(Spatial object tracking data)
────────────────────────────────────────

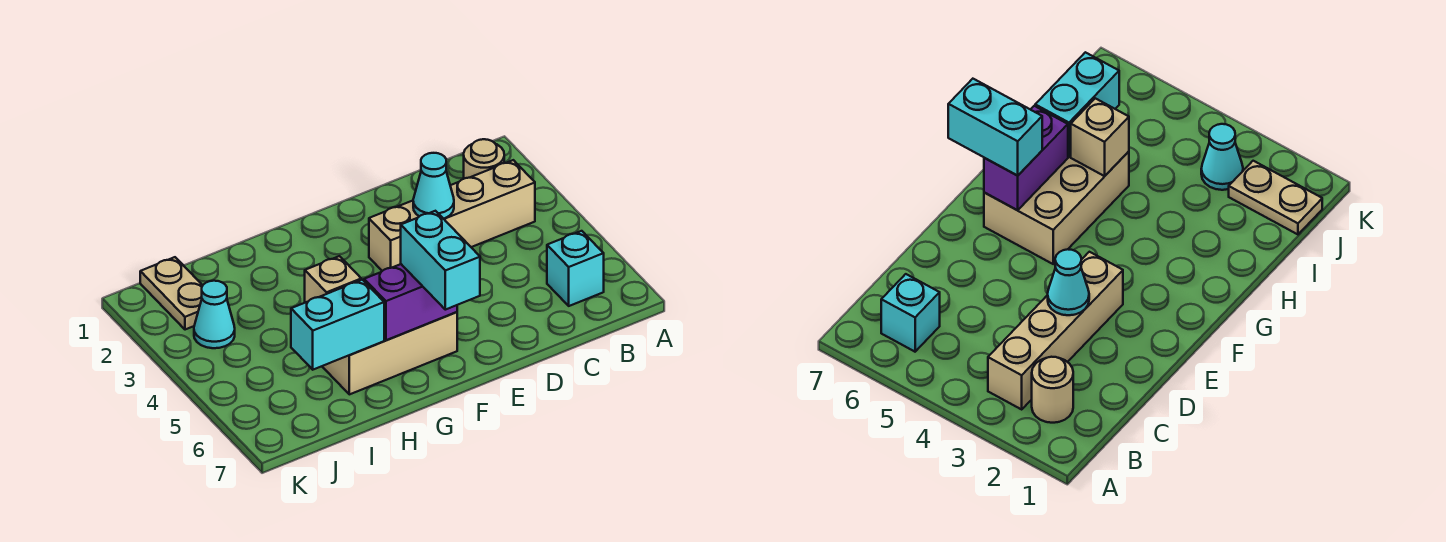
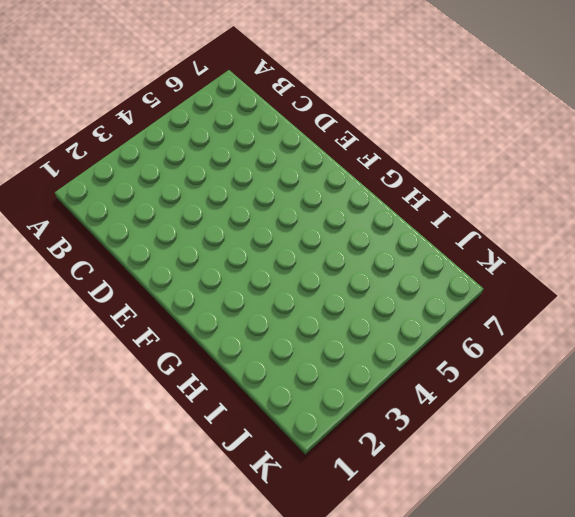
none -> tan 1x1 round brick [464,139,504,179]
none -> tan 1x4 brick [369,160,535,271]

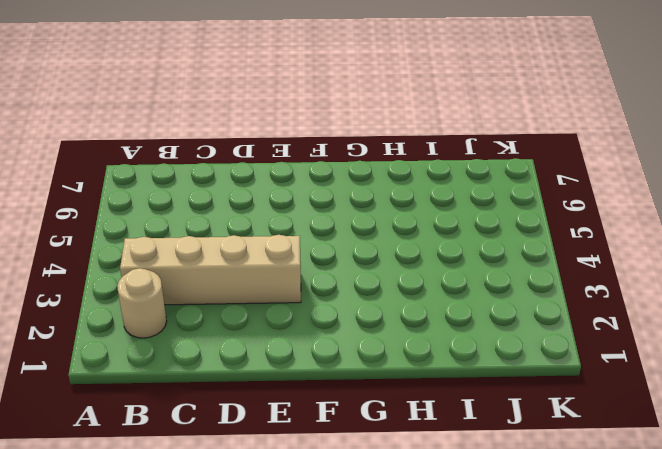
none -> cyan 1x1 brick [547,231,604,306]
none -> tan 2x3 brick [322,312,457,394]

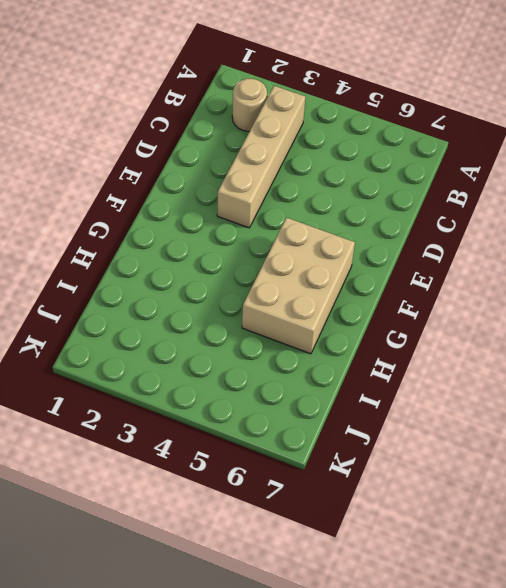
none -> cyan 1x1 brick [547,231,604,306]
none -> tan 1x2 plate [140,257,203,330]

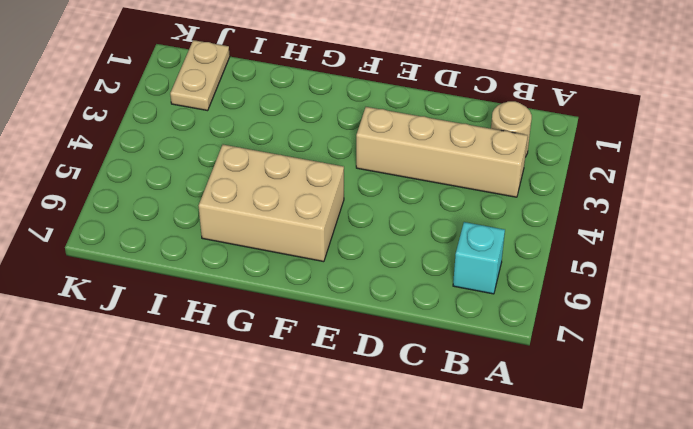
none -> cyan 1x1 cone [194,281,235,348]
none -> cyan 1x1 cone [413,153,454,219]

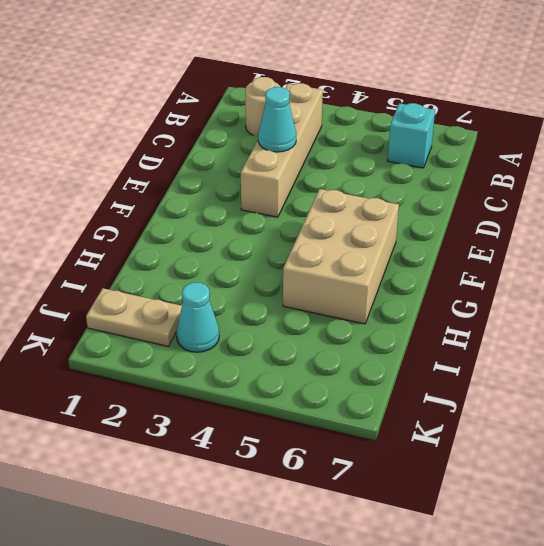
none -> purple 1x2 brick [364,264,457,340]
none -> tan 1x1 brick [305,256,361,303]

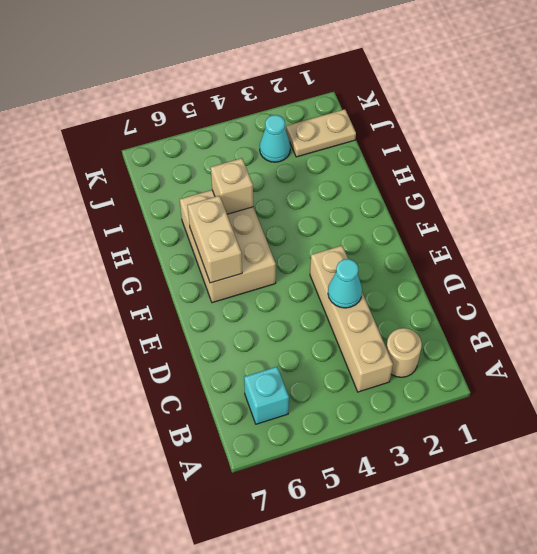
tan 1x2 brick [188,196,242,283] -> purple 1x2 brick [364,264,457,340]
none -> cyan 1x2 brick [291,280,384,370]
none -> cyan 1x2 brick [401,211,480,310]

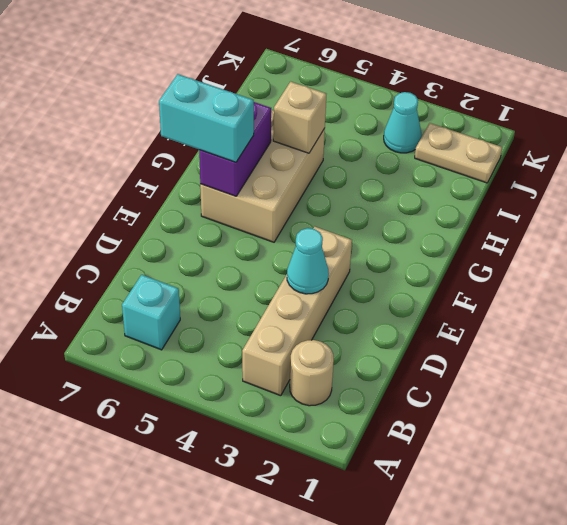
none -> cyan 1x2 brick [291,280,384,370]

────────────────────────────────────────

▶ WORK INSTRUCTION: Which lines of the records above contain the word "cyan"? Report each one.

▶ EXERCISE RESPONSE:
none -> cyan 1x1 brick [547,231,604,306]
none -> cyan 1x1 brick [547,231,604,306]
none -> cyan 1x1 cone [194,281,235,348]
none -> cyan 1x1 cone [413,153,454,219]
none -> cyan 1x2 brick [291,280,384,370]
none -> cyan 1x2 brick [401,211,480,310]
none -> cyan 1x2 brick [291,280,384,370]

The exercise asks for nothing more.